(Data records)
+++

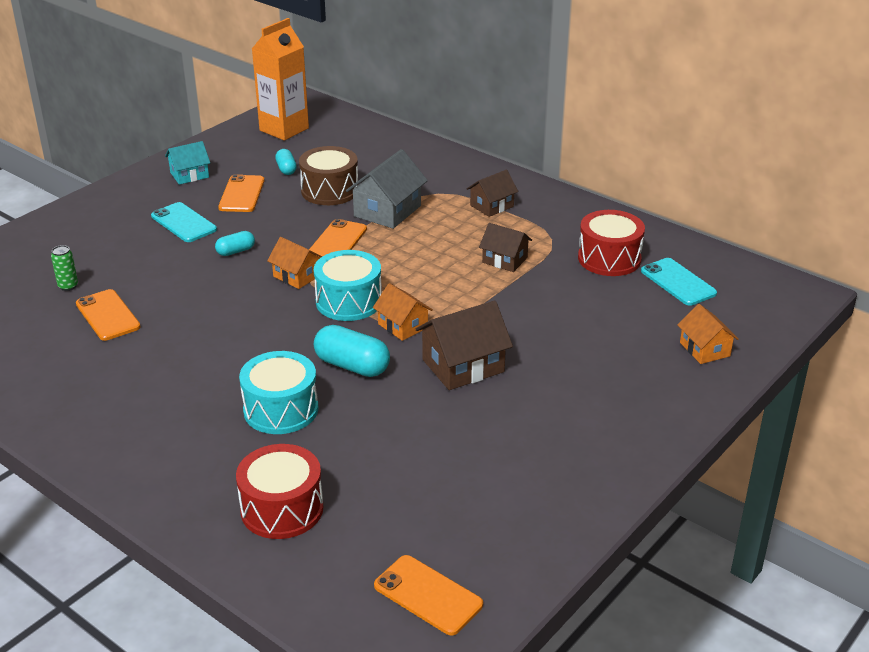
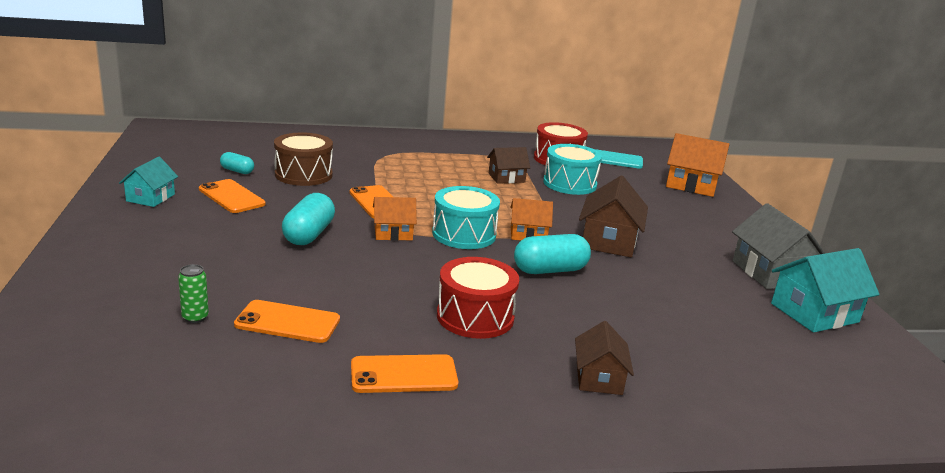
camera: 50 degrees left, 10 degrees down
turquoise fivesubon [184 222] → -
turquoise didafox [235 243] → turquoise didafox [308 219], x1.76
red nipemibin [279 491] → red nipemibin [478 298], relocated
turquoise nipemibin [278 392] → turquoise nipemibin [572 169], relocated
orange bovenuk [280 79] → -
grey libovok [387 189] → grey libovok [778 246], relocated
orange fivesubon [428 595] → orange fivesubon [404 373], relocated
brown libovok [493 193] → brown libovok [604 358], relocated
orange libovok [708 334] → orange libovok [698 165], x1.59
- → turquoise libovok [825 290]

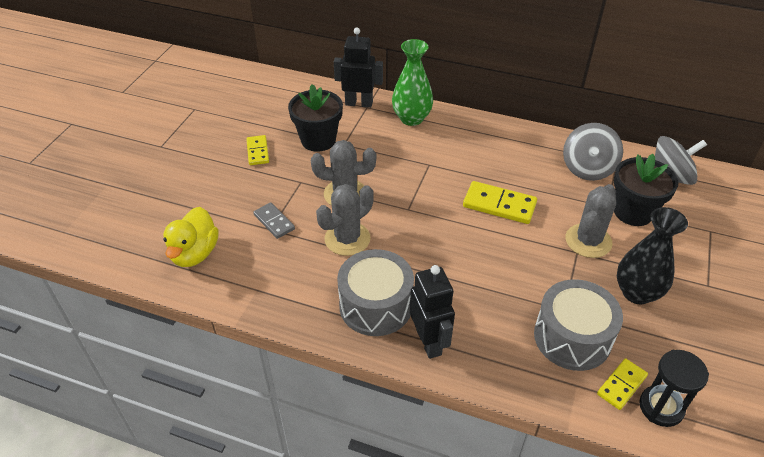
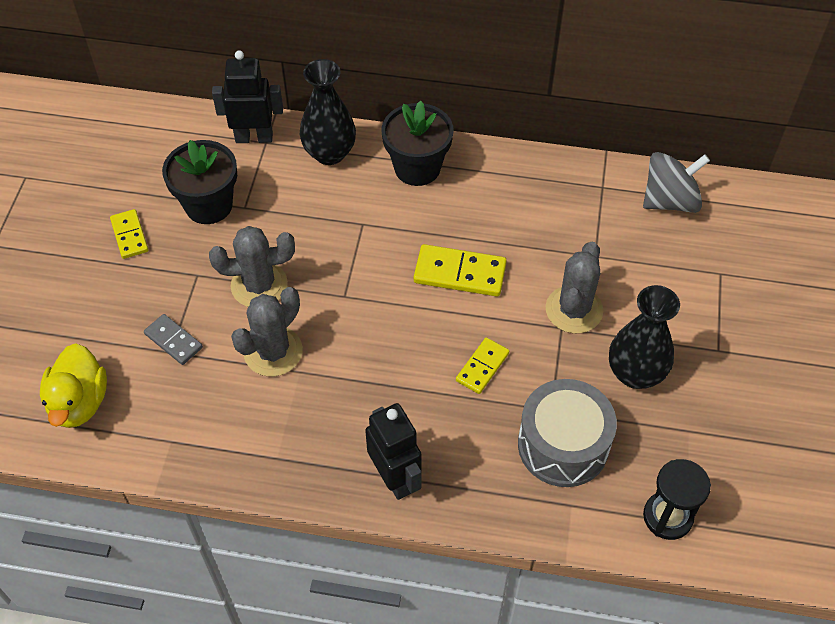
camera: 10 degrees left, 10 degrees up
grey nipemibin [375 292] → -
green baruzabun [412 82] → black baruzabun [328 112]
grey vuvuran [593 152] → -
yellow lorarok [622 384] → yellow lorarok [482 366], relocated
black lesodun [646 190] → black lesodun [417 143], relocated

+++

◆ **What the exercise asks**
Copy, without any change, the lines above from the one containing "green baruzabun [412" to the end, both ends included. Add nothing else.

◆ **Written answer**
green baruzabun [412 82] → black baruzabun [328 112]
grey vuvuran [593 152] → -
yellow lorarok [622 384] → yellow lorarok [482 366], relocated
black lesodun [646 190] → black lesodun [417 143], relocated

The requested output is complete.